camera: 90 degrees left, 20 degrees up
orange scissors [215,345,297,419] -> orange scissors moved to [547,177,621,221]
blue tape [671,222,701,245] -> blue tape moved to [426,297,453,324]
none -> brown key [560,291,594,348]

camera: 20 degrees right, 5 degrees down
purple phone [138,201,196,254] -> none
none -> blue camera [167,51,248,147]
::::::::
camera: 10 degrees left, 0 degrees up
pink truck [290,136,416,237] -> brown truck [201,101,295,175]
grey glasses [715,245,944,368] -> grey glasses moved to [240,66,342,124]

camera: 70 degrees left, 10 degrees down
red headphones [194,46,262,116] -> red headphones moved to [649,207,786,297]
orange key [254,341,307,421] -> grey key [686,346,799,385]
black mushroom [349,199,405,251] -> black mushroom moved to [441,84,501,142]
::::::::
Exercise description:
From the entries above, extract only the lines running from the one containing "red headphones [194,46,262,116]" through the one containing "black mushroom [349,199,405,251]", inclusive.

Solution:
red headphones [194,46,262,116] -> red headphones moved to [649,207,786,297]
orange key [254,341,307,421] -> grey key [686,346,799,385]
black mushroom [349,199,405,251] -> black mushroom moved to [441,84,501,142]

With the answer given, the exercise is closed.